## Goal of the exercise
How many lines of the material contain the string "tuplet"? Reply with the number alone.

## Materials provided
--------

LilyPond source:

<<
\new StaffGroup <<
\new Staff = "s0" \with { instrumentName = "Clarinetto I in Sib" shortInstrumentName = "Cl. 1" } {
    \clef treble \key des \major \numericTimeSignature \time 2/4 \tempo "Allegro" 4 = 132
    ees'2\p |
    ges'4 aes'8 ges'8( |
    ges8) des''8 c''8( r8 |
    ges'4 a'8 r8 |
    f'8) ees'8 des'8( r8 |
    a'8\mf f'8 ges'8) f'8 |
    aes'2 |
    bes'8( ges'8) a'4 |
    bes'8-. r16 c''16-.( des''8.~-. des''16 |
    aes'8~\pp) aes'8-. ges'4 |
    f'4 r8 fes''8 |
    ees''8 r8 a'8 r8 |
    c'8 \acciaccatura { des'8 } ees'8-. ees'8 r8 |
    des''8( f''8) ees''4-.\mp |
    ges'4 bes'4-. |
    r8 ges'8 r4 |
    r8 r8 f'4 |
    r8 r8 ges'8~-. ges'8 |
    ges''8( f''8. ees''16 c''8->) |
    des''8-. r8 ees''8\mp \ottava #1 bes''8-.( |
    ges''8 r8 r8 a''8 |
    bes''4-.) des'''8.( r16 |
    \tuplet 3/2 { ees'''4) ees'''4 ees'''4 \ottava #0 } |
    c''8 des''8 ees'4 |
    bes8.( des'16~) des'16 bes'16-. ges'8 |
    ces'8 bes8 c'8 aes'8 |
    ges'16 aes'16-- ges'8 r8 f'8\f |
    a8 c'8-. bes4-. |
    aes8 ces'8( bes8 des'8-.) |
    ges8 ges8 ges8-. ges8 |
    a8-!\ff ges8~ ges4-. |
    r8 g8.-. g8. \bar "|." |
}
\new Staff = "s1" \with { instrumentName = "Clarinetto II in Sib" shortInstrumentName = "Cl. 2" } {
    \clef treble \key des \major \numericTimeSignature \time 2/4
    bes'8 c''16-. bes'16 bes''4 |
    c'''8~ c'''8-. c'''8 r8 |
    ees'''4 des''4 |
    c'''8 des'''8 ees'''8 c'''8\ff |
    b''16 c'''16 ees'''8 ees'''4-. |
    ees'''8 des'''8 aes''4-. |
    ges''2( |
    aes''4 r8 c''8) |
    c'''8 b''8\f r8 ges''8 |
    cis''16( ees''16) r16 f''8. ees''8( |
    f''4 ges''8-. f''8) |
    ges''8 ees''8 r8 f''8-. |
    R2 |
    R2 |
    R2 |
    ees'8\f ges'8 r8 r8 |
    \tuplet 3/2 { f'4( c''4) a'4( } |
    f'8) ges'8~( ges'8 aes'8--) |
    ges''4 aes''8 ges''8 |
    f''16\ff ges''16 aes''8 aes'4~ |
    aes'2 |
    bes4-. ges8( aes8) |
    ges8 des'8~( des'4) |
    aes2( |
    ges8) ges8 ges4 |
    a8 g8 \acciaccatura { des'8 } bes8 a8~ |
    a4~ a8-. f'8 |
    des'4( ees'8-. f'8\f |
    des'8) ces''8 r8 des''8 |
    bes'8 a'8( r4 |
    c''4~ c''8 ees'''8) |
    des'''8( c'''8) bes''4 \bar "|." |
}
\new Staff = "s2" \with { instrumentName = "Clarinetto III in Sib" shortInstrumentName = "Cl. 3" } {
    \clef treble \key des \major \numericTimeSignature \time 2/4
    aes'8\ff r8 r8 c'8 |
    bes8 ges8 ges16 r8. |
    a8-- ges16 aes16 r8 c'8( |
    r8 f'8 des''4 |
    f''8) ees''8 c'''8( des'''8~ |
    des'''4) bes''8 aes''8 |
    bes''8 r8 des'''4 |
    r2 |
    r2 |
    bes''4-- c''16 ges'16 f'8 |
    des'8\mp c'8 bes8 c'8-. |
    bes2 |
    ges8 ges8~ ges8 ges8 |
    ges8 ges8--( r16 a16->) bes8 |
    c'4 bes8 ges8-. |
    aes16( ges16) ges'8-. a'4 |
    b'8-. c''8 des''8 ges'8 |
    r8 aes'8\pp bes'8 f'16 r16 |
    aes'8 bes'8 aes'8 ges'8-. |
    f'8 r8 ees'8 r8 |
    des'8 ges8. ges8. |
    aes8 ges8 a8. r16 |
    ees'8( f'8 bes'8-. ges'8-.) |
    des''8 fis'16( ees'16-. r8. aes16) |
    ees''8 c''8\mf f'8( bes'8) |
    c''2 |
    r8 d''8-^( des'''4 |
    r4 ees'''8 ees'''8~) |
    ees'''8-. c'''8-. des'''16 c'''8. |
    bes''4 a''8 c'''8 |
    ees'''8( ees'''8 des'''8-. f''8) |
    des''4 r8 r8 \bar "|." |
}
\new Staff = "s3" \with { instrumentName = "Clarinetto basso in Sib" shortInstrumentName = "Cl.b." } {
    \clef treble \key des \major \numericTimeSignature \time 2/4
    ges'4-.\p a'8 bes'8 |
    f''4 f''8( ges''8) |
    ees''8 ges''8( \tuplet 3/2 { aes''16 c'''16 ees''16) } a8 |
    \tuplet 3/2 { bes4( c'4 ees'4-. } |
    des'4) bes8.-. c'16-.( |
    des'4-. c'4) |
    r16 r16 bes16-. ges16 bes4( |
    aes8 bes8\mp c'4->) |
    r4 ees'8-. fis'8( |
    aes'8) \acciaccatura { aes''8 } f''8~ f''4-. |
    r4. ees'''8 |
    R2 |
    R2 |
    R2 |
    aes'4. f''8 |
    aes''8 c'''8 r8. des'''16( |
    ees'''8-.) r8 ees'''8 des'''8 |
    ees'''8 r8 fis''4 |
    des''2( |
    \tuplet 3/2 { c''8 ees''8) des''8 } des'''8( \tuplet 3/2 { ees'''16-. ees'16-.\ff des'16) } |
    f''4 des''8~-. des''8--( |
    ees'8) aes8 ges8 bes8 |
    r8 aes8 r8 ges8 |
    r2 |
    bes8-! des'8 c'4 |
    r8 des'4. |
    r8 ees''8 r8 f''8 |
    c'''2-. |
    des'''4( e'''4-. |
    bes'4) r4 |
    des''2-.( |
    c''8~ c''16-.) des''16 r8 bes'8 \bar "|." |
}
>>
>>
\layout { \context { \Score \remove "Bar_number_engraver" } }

--------

## Complete response
5